Records to process: Begin
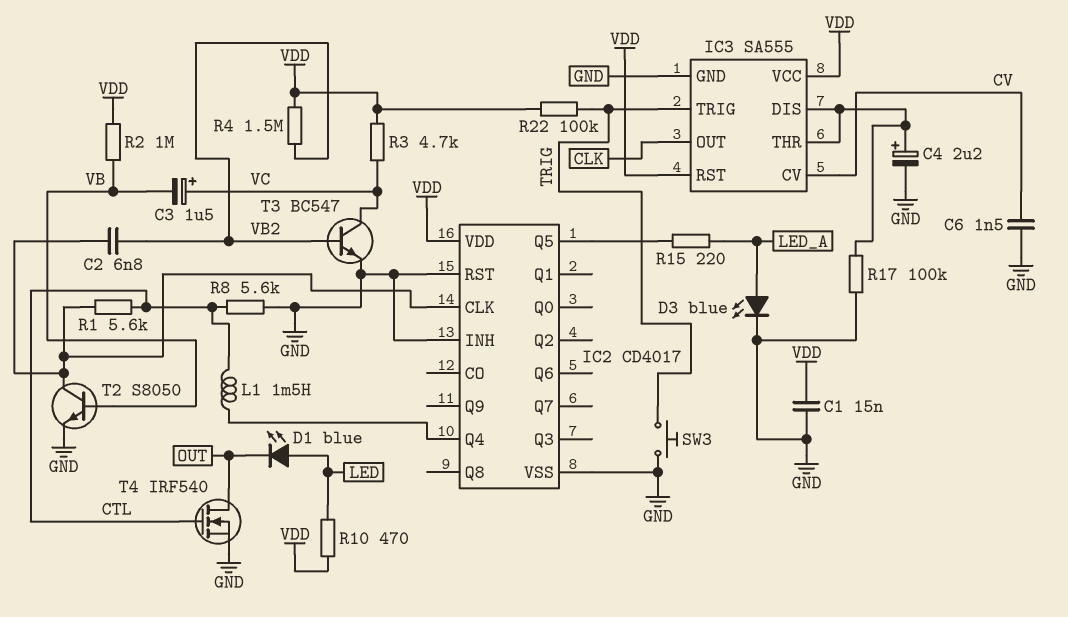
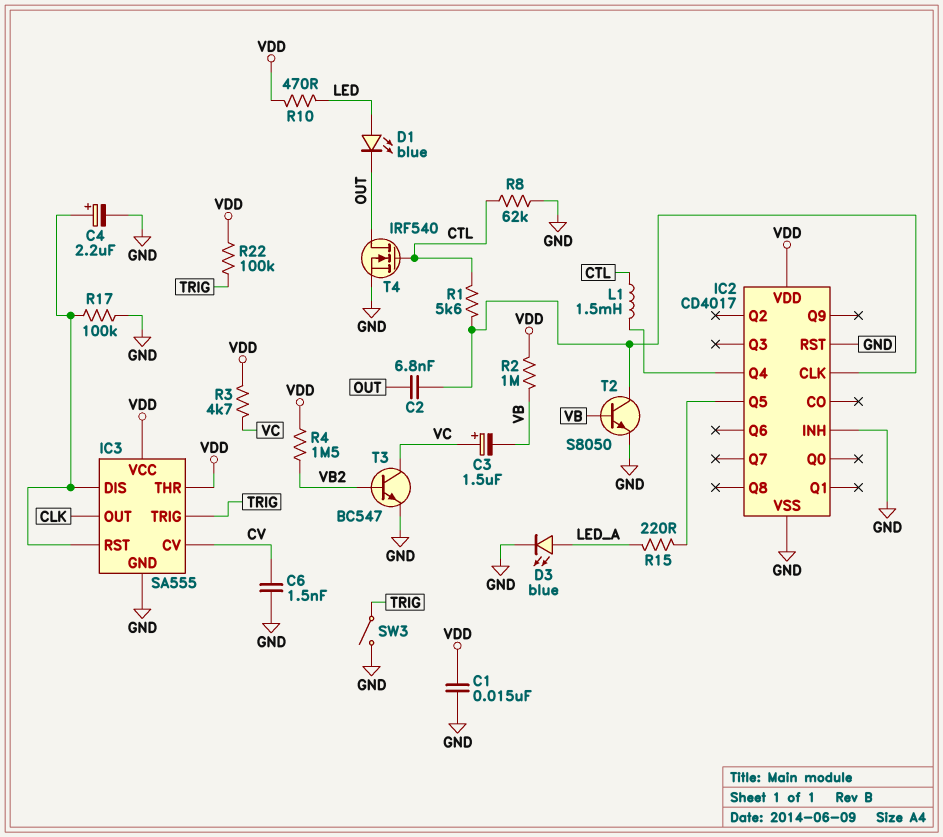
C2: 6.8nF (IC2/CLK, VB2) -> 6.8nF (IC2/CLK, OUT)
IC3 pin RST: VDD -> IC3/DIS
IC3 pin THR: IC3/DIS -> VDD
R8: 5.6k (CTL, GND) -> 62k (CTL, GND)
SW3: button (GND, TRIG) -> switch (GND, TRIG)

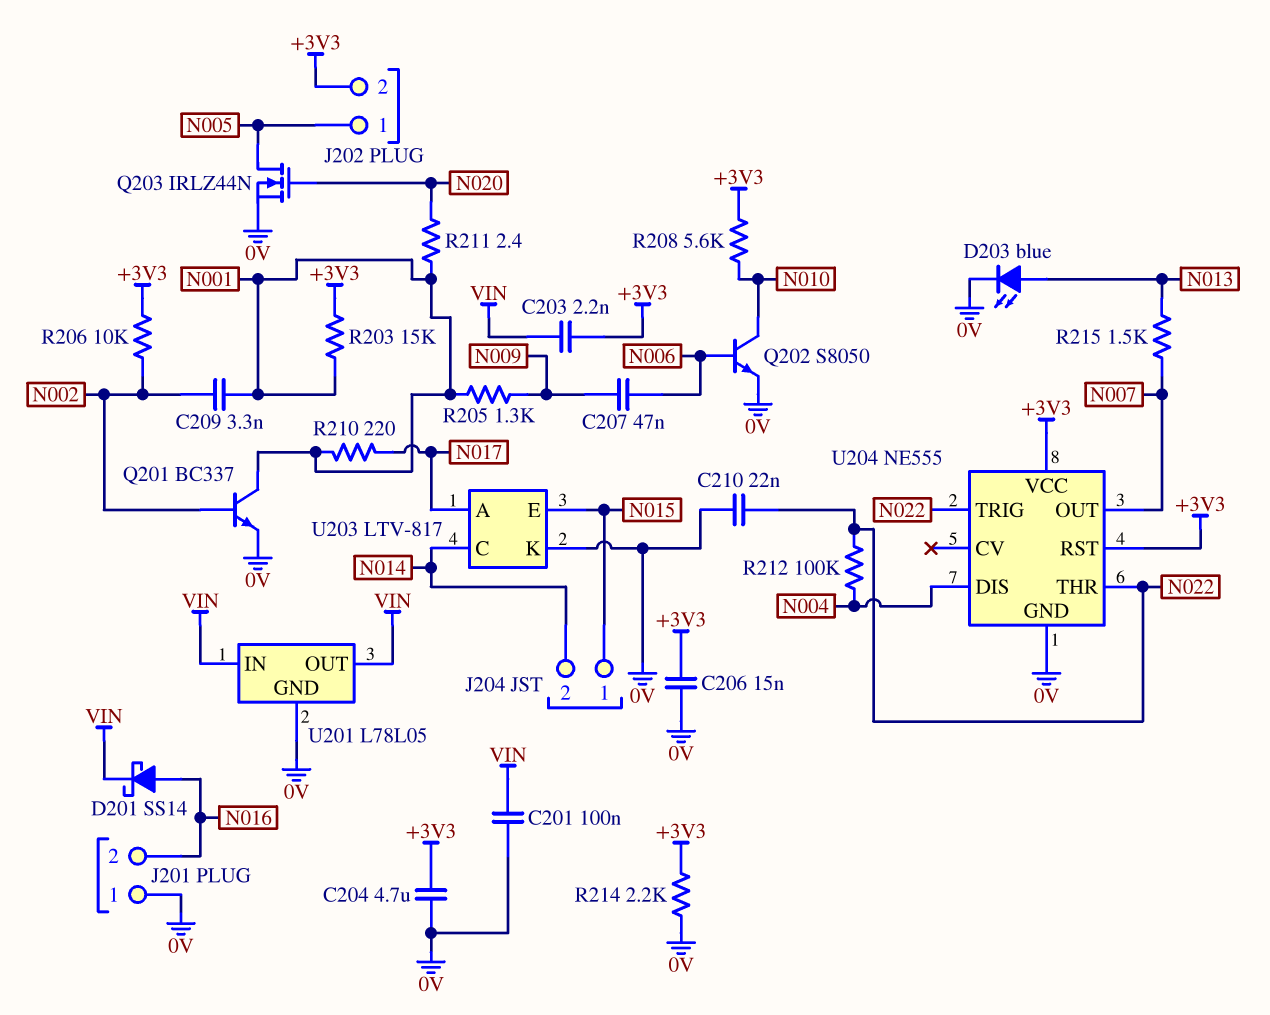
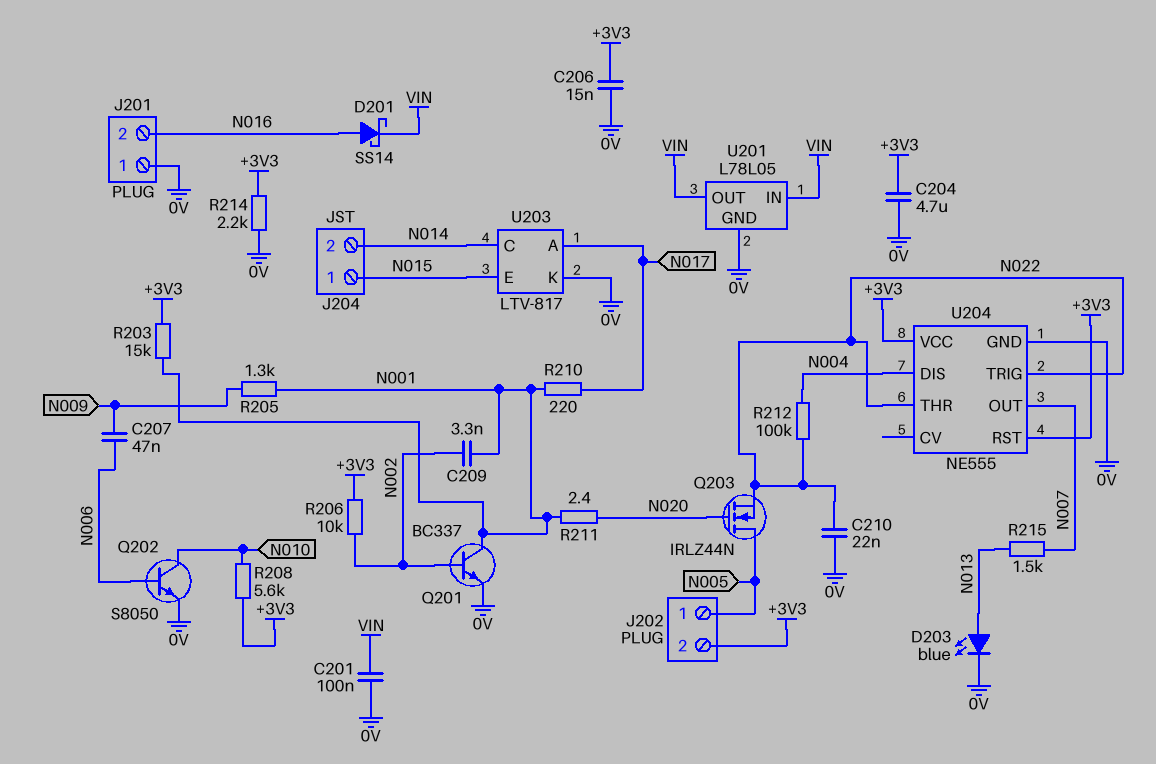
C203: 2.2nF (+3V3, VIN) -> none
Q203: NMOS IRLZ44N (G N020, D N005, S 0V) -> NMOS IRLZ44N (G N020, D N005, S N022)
Records to process: End
Description of the task: Output all the entries exactly, minus any pictures.

Task solution:
C2: 6.8nF (IC2/CLK, VB2) -> 6.8nF (IC2/CLK, OUT)
IC3 pin RST: VDD -> IC3/DIS
IC3 pin THR: IC3/DIS -> VDD
R8: 5.6k (CTL, GND) -> 62k (CTL, GND)
SW3: button (GND, TRIG) -> switch (GND, TRIG)

C203: 2.2nF (+3V3, VIN) -> none
Q203: NMOS IRLZ44N (G N020, D N005, S 0V) -> NMOS IRLZ44N (G N020, D N005, S N022)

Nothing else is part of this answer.